- _What needs to be done_: If a record holds a picture, leave the picture out; return everything else exactly.

- _Data listing_:
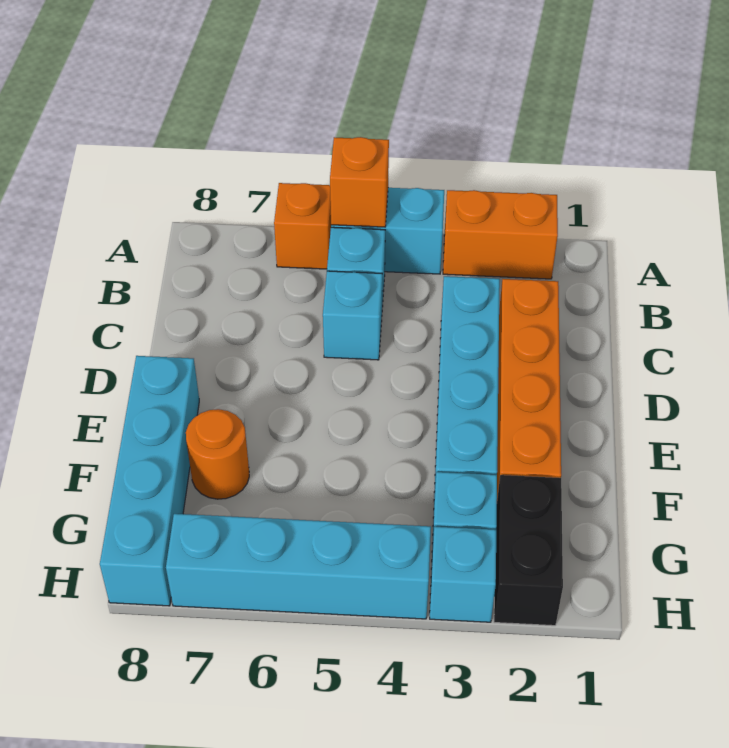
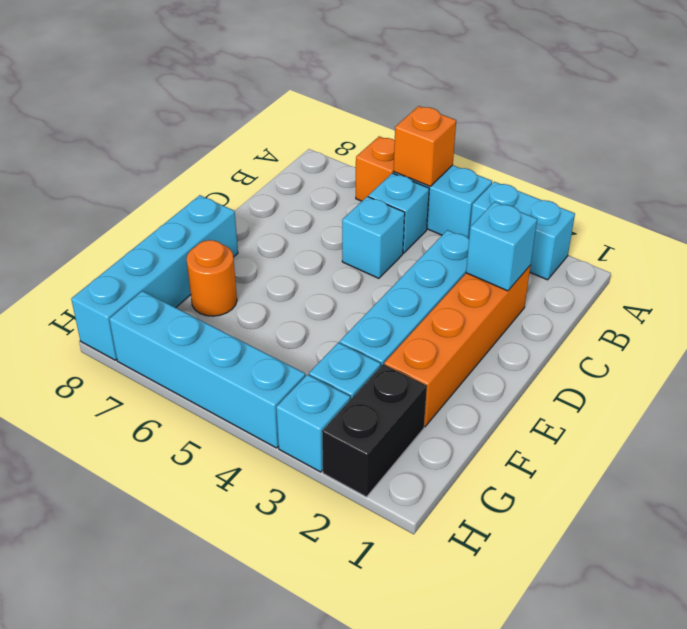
orange brick A2:A3 level 1 -> cyan brick A2:A3 level 1
none -> cyan brick C2 level 2

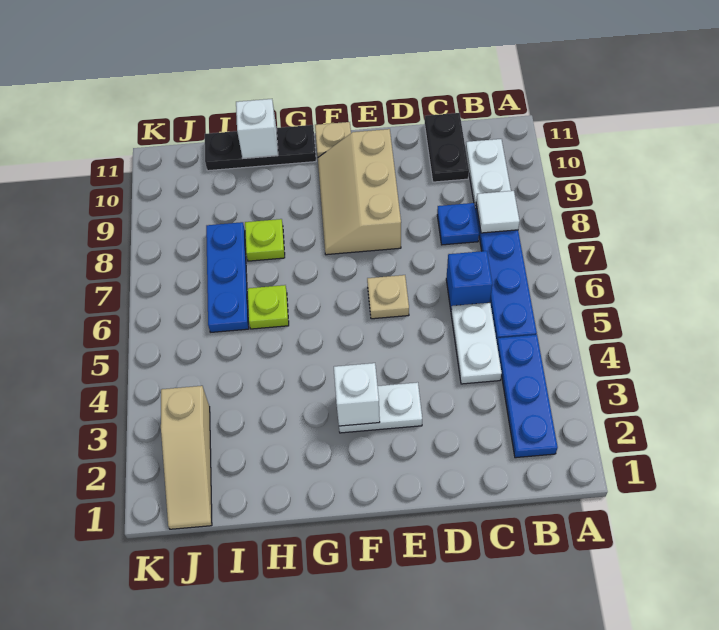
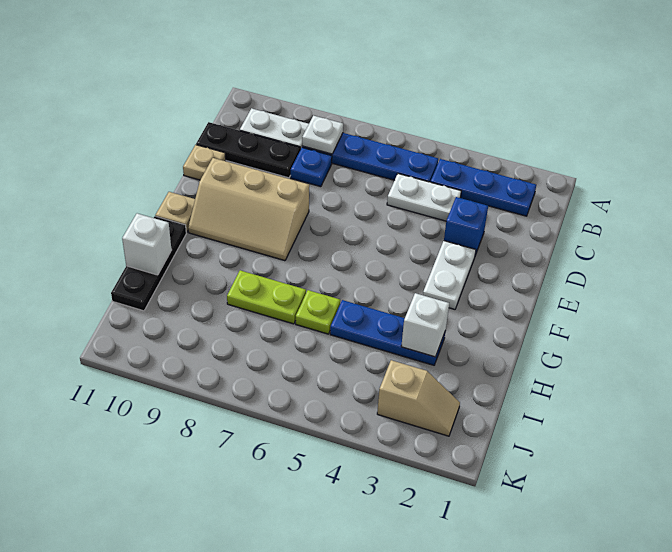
white tile B8 level 2 -> white plate B8 level 2
blue brick C6 level 1 -> blue brick D3 level 1
black plate C10:C11 level 1 -> black plate C9:C11 level 1
tan plate E6 level 1 -> tan plate D11 level 1
white brick F3 level 2 -> white brick H3 level 2
lime plate H8 level 1 -> lime plate H7:H8 level 1
blue plate I6:I8 level 1 -> blue plate H3:H5 level 1
tan slope J1:J3 level 1 top 3 -> tan slope J2:J3 level 1 top 3

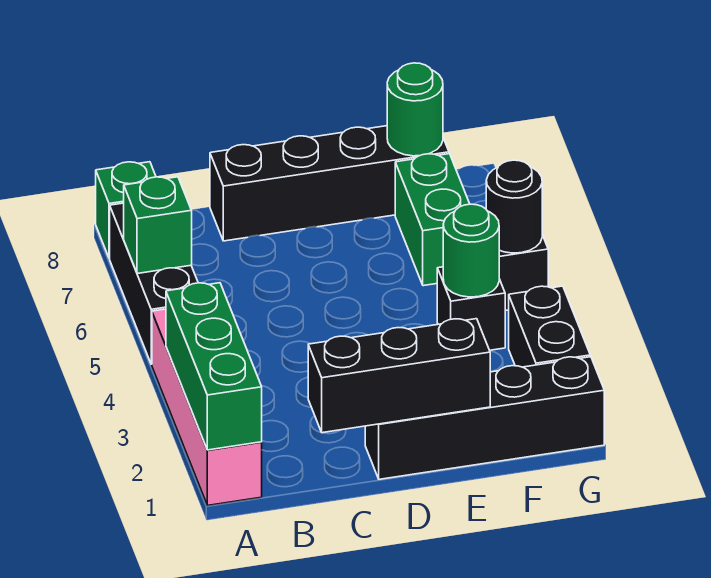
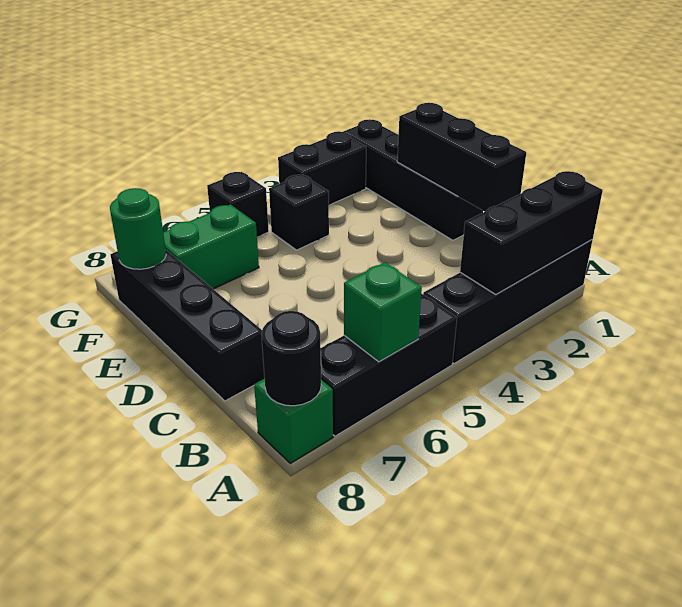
pink brick A1:A4 level 1 -> black brick A1:A4 level 1
green brick A1:A3 level 2 -> black brick A1:A3 level 2
green round brick F4 level 2 -> none
black round brick G5 level 2 -> black round brick A8 level 2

- _Solution for this problem_:
orange brick A2:A3 level 1 -> cyan brick A2:A3 level 1
none -> cyan brick C2 level 2

white tile B8 level 2 -> white plate B8 level 2
blue brick C6 level 1 -> blue brick D3 level 1
black plate C10:C11 level 1 -> black plate C9:C11 level 1
tan plate E6 level 1 -> tan plate D11 level 1
white brick F3 level 2 -> white brick H3 level 2
lime plate H8 level 1 -> lime plate H7:H8 level 1
blue plate I6:I8 level 1 -> blue plate H3:H5 level 1
tan slope J1:J3 level 1 top 3 -> tan slope J2:J3 level 1 top 3

pink brick A1:A4 level 1 -> black brick A1:A4 level 1
green brick A1:A3 level 2 -> black brick A1:A3 level 2
green round brick F4 level 2 -> none
black round brick G5 level 2 -> black round brick A8 level 2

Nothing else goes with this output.